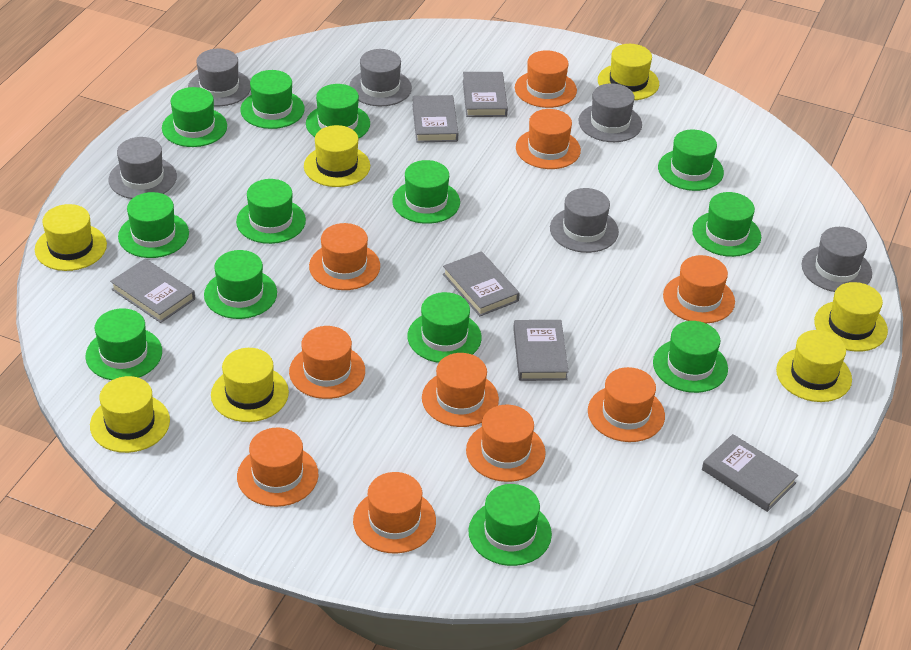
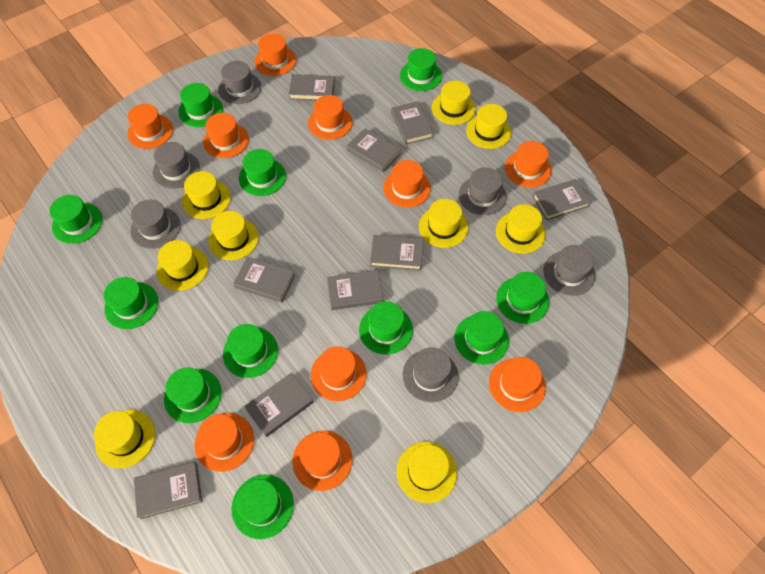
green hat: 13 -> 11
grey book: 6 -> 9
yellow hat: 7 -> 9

* * *

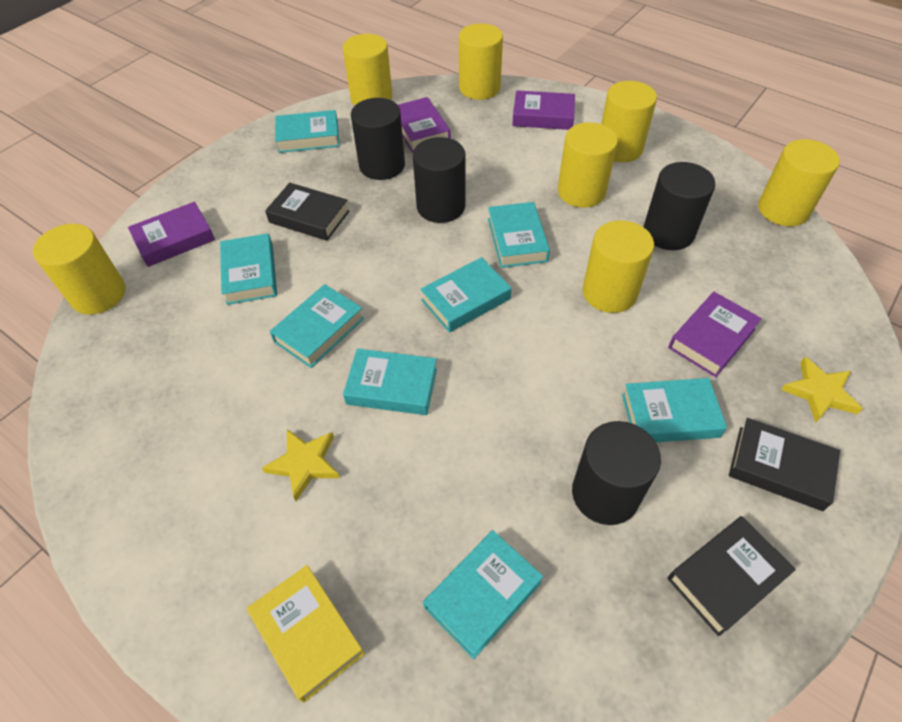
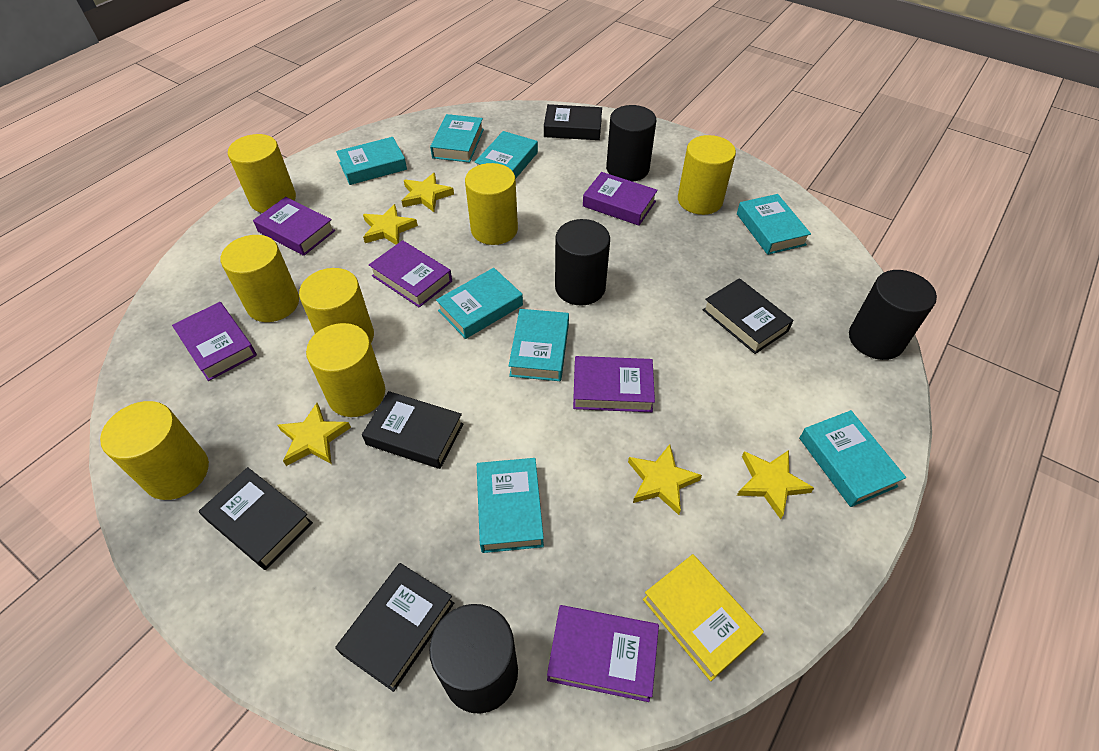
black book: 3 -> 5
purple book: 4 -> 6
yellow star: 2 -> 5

...

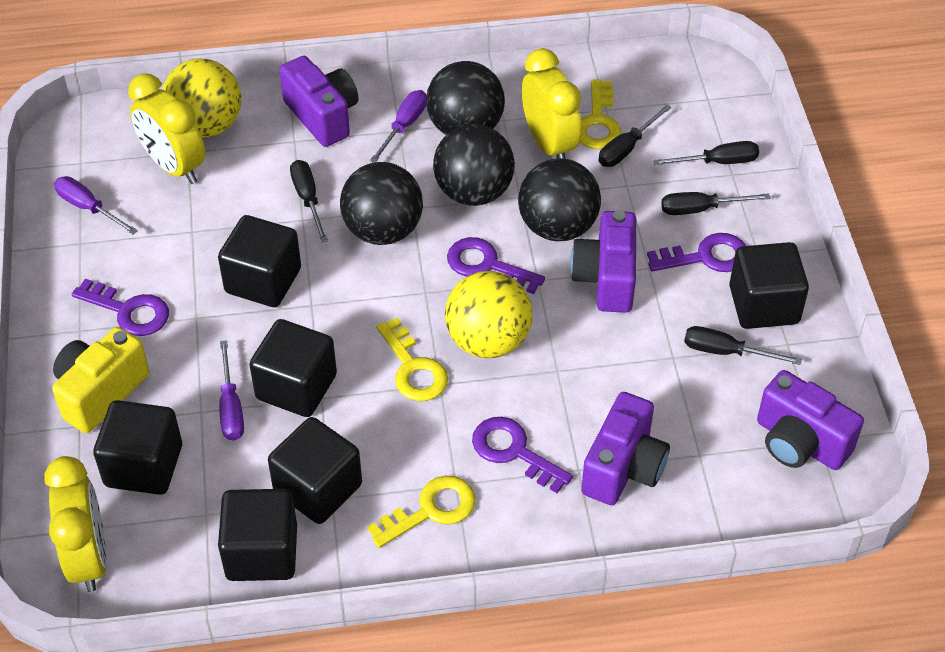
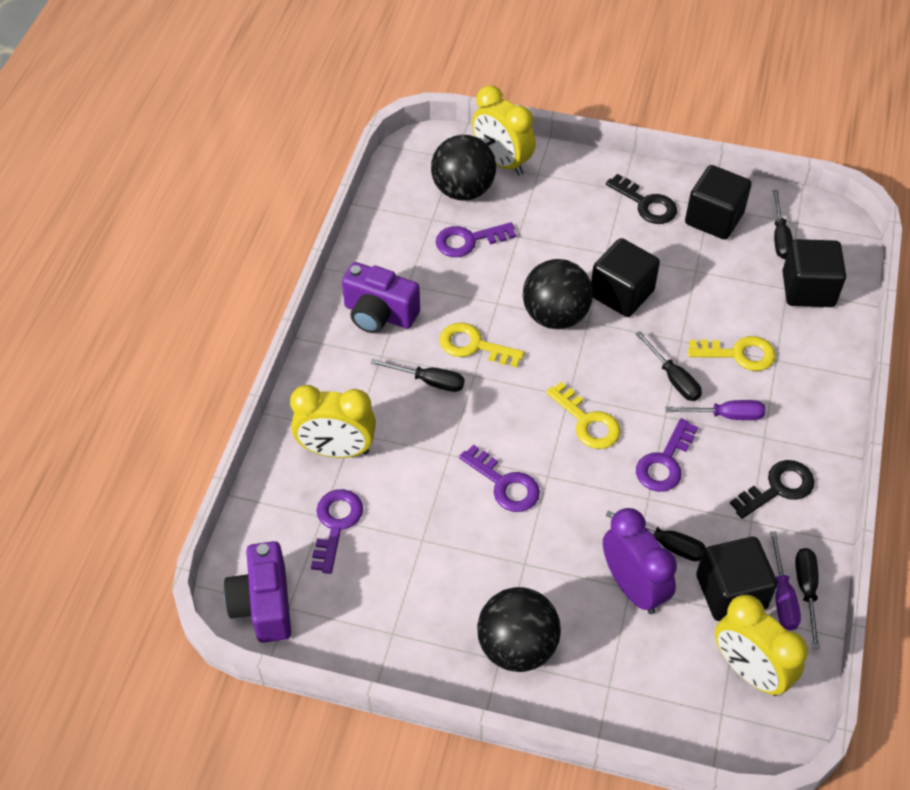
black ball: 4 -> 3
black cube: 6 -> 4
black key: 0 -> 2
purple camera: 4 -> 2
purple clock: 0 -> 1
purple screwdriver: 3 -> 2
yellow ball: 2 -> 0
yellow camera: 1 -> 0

#### What you are asked to do:
Please show every line of the material that contains the string "book".

#### Answer to the exercise:
grey book: 6 -> 9
black book: 3 -> 5
purple book: 4 -> 6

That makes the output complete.